**Task details:** Copy out the lines of the listing below, starting at the line that contains "Beechthorpe [316, 114]" and ending at the line that contains "What do you see at coordinates (717, 252)", with both of those lines included.

[Rows showing where targets appear]
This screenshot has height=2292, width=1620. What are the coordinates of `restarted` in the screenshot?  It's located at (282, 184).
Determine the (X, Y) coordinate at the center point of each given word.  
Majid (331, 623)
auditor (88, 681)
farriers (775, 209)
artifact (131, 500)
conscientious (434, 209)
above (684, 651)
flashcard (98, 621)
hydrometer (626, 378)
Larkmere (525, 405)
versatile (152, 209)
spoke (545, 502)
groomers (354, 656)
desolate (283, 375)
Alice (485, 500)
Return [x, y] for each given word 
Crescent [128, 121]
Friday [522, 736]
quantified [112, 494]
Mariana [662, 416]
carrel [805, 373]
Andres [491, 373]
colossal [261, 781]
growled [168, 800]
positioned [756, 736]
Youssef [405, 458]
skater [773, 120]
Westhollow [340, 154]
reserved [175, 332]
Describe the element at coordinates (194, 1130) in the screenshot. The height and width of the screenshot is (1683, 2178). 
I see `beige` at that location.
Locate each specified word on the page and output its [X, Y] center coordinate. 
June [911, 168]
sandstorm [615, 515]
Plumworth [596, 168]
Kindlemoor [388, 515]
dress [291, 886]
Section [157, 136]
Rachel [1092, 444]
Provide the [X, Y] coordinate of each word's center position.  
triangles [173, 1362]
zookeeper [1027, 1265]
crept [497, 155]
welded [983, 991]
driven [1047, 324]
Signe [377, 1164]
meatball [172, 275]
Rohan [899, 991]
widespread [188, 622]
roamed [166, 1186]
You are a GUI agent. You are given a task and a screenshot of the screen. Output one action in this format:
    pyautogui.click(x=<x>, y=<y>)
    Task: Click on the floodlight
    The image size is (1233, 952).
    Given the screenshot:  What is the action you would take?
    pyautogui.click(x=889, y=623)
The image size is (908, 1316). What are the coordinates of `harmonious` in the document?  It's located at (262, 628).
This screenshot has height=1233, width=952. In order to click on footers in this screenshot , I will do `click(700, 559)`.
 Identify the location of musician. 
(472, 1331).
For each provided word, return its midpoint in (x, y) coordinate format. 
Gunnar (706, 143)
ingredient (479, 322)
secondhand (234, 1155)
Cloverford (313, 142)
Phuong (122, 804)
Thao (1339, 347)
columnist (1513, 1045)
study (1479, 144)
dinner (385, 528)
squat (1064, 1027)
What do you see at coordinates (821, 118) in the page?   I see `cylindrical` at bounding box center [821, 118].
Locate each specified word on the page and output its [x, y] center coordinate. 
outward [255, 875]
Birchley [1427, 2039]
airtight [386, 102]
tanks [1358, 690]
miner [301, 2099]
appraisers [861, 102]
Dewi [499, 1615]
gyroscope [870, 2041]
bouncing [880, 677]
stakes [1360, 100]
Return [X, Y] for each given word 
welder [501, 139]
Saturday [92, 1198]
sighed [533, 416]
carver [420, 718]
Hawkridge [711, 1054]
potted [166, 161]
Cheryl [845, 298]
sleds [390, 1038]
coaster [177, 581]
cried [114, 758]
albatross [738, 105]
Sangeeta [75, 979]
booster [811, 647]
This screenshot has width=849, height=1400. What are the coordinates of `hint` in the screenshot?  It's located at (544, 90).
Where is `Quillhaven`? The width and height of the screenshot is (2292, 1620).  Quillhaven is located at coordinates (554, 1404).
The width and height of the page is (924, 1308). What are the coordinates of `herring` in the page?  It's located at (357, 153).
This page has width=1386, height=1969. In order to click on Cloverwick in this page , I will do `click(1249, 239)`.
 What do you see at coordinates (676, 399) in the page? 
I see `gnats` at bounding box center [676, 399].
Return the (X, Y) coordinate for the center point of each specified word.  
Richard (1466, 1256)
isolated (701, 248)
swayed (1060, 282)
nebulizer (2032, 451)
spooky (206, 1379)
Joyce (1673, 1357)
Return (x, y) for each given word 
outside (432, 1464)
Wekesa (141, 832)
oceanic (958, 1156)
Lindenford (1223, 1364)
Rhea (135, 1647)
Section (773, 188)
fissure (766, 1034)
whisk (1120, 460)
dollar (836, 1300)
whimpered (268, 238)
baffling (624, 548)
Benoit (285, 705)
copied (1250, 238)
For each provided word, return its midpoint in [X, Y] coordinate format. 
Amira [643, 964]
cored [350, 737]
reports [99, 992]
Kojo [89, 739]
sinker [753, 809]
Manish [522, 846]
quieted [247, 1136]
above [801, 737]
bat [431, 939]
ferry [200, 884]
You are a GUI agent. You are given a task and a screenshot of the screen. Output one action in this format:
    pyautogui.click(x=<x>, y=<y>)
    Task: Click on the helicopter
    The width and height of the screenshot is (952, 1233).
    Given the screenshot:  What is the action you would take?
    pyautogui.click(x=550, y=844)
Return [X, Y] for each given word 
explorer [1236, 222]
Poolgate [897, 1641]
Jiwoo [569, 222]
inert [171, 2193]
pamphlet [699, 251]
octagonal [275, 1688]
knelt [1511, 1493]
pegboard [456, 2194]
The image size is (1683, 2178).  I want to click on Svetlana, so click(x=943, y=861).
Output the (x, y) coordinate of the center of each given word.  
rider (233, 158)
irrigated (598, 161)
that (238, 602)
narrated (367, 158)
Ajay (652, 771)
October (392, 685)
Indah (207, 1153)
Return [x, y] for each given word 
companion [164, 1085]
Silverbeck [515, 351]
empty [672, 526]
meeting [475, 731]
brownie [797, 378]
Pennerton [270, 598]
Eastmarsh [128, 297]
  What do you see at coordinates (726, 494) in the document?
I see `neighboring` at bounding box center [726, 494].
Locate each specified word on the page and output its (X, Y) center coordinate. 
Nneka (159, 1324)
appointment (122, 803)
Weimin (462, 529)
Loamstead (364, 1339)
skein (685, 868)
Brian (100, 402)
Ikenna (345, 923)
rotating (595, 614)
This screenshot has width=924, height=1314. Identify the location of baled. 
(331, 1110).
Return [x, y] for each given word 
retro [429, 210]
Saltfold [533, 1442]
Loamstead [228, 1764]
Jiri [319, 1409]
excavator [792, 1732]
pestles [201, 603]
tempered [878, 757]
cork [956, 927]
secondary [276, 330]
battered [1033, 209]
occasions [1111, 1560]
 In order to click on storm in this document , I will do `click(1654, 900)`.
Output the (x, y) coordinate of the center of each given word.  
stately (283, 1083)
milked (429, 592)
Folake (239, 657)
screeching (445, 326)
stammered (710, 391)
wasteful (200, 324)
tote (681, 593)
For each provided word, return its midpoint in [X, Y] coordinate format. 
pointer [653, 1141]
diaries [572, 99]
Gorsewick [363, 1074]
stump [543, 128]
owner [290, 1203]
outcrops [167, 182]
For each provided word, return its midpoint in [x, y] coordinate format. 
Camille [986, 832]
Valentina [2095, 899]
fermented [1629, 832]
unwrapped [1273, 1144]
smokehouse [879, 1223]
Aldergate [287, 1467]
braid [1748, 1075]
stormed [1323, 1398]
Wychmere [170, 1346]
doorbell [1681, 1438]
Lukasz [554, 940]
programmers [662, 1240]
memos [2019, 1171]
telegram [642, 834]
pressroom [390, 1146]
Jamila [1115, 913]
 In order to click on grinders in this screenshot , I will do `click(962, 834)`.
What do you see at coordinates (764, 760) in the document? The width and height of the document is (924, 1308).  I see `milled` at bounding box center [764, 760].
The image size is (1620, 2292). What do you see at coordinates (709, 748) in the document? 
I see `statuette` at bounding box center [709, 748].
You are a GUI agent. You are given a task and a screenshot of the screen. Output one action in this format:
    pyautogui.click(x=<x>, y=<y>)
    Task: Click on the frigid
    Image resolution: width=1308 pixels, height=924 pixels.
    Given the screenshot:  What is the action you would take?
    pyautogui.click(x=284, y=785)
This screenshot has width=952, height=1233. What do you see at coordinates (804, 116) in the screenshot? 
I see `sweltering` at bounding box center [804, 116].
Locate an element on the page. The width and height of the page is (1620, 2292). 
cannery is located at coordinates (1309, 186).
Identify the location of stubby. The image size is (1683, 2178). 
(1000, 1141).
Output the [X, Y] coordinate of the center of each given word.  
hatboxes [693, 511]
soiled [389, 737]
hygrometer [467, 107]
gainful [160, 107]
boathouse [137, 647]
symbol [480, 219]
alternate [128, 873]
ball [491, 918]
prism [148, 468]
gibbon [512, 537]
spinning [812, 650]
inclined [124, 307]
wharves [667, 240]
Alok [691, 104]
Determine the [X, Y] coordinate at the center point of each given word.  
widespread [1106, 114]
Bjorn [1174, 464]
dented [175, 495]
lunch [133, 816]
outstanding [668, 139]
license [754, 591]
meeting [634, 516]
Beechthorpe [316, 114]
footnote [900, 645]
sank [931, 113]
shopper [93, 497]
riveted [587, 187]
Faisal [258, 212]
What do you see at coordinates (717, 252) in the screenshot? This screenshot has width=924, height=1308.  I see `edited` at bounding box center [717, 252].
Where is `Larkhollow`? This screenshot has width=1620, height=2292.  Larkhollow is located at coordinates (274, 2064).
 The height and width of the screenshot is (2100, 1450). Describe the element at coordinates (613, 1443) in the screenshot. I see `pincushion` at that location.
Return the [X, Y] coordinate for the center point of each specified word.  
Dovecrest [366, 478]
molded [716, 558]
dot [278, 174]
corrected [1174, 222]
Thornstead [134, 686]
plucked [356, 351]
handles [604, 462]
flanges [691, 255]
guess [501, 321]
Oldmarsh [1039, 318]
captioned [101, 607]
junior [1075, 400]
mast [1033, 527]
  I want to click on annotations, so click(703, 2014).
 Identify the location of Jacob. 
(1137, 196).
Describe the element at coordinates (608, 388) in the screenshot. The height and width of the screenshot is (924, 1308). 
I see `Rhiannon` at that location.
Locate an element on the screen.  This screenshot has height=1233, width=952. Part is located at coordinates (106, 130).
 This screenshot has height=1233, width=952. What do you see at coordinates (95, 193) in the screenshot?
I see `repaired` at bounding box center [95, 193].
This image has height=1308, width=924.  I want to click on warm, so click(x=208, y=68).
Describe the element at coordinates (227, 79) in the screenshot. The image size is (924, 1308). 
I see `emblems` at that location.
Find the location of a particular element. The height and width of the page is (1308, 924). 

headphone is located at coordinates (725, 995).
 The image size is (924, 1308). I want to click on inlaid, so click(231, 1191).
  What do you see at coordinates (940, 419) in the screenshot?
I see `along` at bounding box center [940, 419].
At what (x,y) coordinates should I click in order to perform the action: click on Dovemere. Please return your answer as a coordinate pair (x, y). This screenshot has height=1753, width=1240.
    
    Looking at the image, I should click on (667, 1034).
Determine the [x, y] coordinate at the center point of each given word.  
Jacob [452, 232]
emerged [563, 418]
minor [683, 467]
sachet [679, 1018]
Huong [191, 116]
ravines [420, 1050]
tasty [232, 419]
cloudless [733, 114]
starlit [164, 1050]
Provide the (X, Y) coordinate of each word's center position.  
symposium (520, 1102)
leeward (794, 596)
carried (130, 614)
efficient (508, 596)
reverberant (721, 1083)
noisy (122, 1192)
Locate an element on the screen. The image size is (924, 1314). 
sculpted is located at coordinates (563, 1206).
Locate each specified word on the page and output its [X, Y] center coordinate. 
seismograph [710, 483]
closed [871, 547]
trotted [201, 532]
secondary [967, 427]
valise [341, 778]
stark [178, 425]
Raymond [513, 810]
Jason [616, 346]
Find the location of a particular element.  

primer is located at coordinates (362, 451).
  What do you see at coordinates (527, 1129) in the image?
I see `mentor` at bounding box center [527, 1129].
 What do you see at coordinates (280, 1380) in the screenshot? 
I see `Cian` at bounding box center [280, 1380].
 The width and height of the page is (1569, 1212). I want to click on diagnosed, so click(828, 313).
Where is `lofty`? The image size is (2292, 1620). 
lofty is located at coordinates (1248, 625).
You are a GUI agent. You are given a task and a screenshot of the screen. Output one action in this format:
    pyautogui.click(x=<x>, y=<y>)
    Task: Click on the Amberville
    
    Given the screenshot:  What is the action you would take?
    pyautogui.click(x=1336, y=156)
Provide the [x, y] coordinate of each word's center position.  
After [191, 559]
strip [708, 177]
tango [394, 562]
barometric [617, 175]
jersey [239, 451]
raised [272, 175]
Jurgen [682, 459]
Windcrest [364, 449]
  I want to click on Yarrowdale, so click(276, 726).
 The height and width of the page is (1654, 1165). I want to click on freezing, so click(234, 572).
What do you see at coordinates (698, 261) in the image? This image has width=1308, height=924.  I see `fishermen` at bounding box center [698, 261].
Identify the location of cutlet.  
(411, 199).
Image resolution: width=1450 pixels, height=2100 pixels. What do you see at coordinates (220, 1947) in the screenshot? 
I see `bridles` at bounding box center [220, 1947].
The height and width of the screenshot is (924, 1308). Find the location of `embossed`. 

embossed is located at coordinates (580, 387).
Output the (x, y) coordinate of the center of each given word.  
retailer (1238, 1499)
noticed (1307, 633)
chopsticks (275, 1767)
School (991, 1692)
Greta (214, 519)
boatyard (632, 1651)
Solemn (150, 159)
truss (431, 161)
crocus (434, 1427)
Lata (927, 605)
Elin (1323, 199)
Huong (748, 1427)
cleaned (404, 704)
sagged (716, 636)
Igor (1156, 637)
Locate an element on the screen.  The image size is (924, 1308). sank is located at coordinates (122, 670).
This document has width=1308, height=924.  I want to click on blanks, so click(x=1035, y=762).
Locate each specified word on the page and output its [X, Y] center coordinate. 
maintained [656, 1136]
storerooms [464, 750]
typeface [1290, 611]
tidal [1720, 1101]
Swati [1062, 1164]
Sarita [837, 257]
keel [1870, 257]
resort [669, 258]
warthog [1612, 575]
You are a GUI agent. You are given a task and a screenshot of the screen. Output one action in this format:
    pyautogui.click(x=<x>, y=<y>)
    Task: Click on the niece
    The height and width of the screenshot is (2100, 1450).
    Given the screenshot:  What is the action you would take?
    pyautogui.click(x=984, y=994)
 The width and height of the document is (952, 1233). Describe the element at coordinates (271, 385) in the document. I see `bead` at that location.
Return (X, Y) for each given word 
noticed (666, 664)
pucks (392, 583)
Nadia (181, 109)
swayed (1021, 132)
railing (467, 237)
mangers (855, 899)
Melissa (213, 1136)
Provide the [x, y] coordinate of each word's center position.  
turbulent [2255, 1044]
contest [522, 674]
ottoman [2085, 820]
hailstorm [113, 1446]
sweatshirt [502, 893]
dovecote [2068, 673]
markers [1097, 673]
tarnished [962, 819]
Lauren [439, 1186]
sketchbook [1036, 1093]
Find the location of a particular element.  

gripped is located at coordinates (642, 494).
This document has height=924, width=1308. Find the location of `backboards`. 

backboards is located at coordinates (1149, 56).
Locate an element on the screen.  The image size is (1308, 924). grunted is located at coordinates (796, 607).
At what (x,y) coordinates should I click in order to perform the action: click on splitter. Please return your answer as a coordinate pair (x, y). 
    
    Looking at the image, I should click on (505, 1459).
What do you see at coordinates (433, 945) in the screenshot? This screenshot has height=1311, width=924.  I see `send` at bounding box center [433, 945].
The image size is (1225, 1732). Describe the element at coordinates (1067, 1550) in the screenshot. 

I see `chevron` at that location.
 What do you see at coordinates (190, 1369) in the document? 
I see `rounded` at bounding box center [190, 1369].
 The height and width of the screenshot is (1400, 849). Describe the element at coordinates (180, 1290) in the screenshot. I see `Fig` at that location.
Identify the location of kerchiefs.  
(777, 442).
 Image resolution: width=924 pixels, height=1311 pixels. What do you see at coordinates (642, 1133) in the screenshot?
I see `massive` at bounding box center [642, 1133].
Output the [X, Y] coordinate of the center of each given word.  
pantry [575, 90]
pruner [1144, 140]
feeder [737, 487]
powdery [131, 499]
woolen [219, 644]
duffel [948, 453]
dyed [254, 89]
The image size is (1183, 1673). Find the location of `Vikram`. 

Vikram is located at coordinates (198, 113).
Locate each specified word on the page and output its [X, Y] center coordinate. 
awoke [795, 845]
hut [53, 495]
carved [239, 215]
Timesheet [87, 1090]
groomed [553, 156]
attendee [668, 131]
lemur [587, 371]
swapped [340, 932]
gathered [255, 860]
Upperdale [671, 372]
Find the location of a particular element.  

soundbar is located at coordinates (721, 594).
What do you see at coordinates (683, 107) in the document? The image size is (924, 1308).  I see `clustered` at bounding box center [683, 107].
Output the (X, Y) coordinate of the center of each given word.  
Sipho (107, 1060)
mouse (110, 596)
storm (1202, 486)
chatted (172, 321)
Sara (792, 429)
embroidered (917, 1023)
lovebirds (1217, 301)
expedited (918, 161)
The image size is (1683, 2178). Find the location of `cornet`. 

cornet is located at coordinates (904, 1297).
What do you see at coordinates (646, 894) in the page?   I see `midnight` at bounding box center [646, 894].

**Solution to this task:**
Beechthorpe [316, 114]
footnote [900, 645]
sank [931, 113]
shopper [93, 497]
riveted [587, 187]
Faisal [258, 212]
What do you see at coordinates (717, 252) in the screenshot? This screenshot has width=924, height=1308.  I see `edited` at bounding box center [717, 252].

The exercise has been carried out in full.